Start of SOURCE MATERIAL
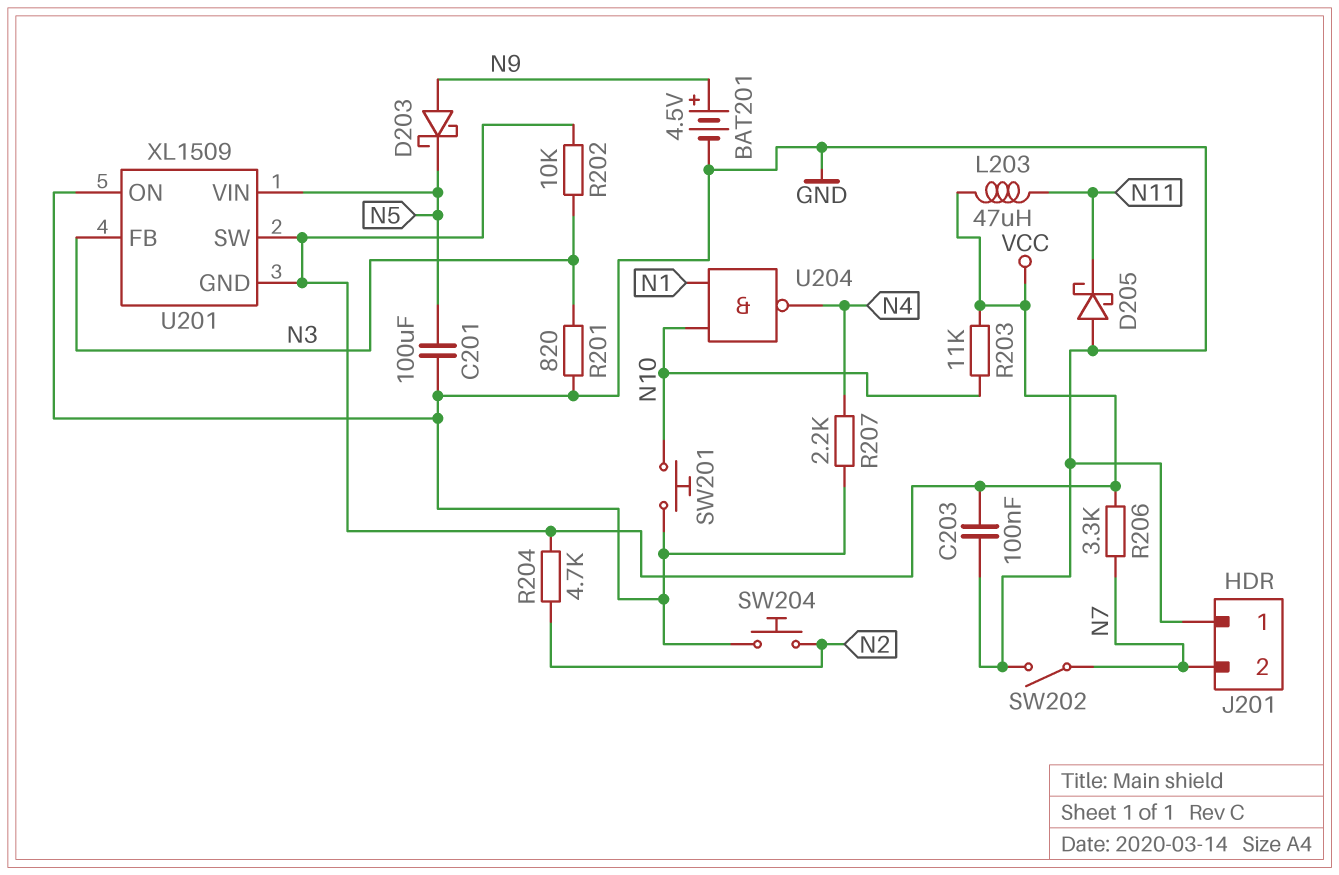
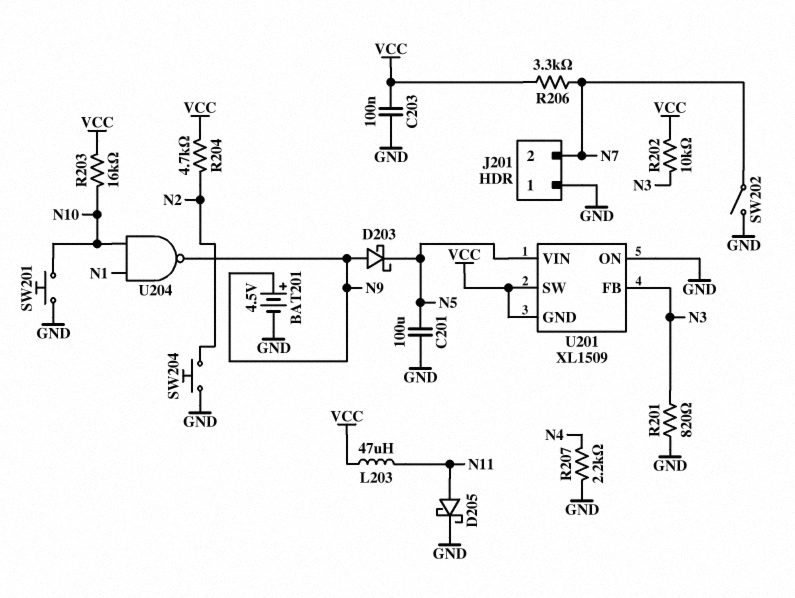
D205: schottky (A GND, K N11) -> schottky (A N11, K GND)
R203: 11k (N10, VCC) -> 16k (N10, VCC)
U204: NAND (in N1, in N10, out N4) -> NAND (in N1, in N10, out N9)

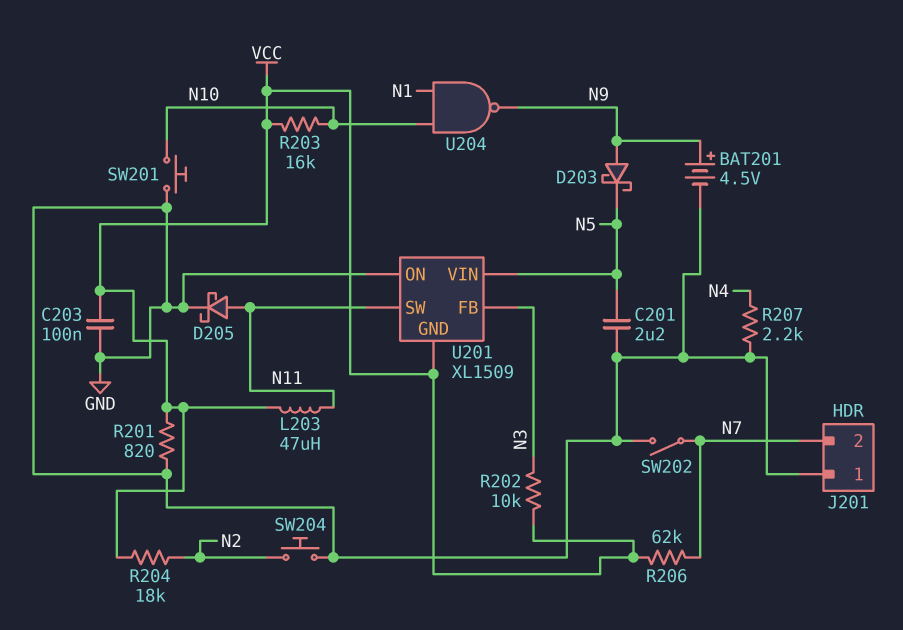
C201: 100uF (GND, N5) -> 2.2uF (GND, N5)
R201: 820 (GND, N3) -> 820 (GND, VCC)
R204: 4.7k (N2, VCC) -> 18k (N2, VCC)
R206: 3.3k (N7, VCC) -> 62k (N7, VCC)
U201 pin SW: VCC -> N11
End of SOURCE MATERIAL
**WHAT THE EXERCISE ASKS:**
From the line holding "R203: 11k (N10, VCC) -> 16k (N10, VCC)" down to the final line of the entries above, print every line exactly. Pictures do not go in.

**PROBLEM SOLUTION:**
R203: 11k (N10, VCC) -> 16k (N10, VCC)
U204: NAND (in N1, in N10, out N4) -> NAND (in N1, in N10, out N9)

C201: 100uF (GND, N5) -> 2.2uF (GND, N5)
R201: 820 (GND, N3) -> 820 (GND, VCC)
R204: 4.7k (N2, VCC) -> 18k (N2, VCC)
R206: 3.3k (N7, VCC) -> 62k (N7, VCC)
U201 pin SW: VCC -> N11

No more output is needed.